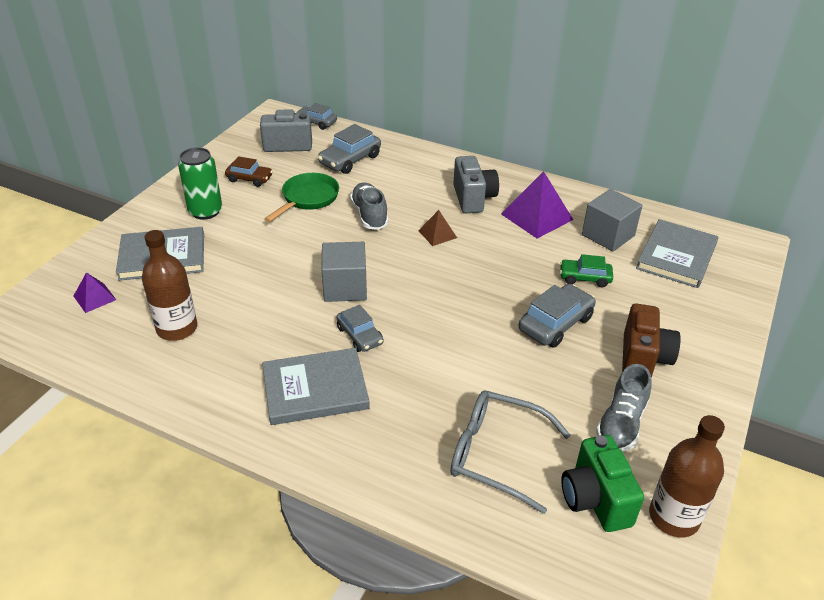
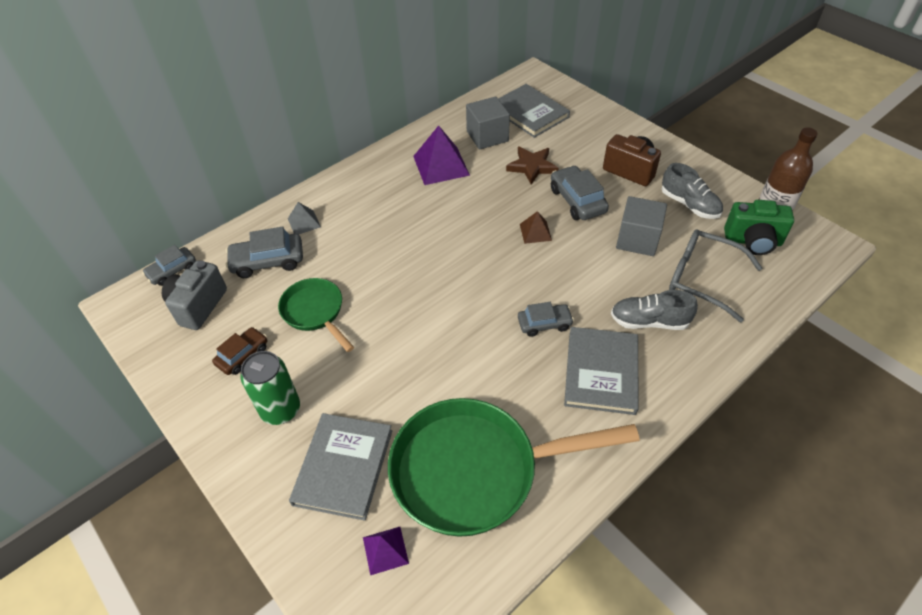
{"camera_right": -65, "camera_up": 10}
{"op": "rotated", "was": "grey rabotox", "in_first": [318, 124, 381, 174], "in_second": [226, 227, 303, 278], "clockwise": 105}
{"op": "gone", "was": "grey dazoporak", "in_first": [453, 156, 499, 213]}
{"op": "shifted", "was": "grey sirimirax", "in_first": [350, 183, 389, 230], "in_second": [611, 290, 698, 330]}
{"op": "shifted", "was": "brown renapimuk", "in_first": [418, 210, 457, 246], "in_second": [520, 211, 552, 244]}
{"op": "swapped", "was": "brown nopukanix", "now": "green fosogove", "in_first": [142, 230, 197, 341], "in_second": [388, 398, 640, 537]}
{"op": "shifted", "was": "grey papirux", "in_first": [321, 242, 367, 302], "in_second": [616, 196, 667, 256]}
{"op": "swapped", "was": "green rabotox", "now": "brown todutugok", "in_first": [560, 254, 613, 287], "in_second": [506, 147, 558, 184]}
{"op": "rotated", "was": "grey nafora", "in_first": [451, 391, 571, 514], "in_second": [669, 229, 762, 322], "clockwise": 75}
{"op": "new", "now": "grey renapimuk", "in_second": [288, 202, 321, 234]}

§ **Work request**:
Each record must be quoted in full and exactly. Do not include the pictures.

§ **Written response**:
{"camera_right": -65, "camera_up": 10}
{"op": "rotated", "was": "grey rabotox", "in_first": [318, 124, 381, 174], "in_second": [226, 227, 303, 278], "clockwise": 105}
{"op": "gone", "was": "grey dazoporak", "in_first": [453, 156, 499, 213]}
{"op": "shifted", "was": "grey sirimirax", "in_first": [350, 183, 389, 230], "in_second": [611, 290, 698, 330]}
{"op": "shifted", "was": "brown renapimuk", "in_first": [418, 210, 457, 246], "in_second": [520, 211, 552, 244]}
{"op": "swapped", "was": "brown nopukanix", "now": "green fosogove", "in_first": [142, 230, 197, 341], "in_second": [388, 398, 640, 537]}
{"op": "shifted", "was": "grey papirux", "in_first": [321, 242, 367, 302], "in_second": [616, 196, 667, 256]}
{"op": "swapped", "was": "green rabotox", "now": "brown todutugok", "in_first": [560, 254, 613, 287], "in_second": [506, 147, 558, 184]}
{"op": "rotated", "was": "grey nafora", "in_first": [451, 391, 571, 514], "in_second": [669, 229, 762, 322], "clockwise": 75}
{"op": "new", "now": "grey renapimuk", "in_second": [288, 202, 321, 234]}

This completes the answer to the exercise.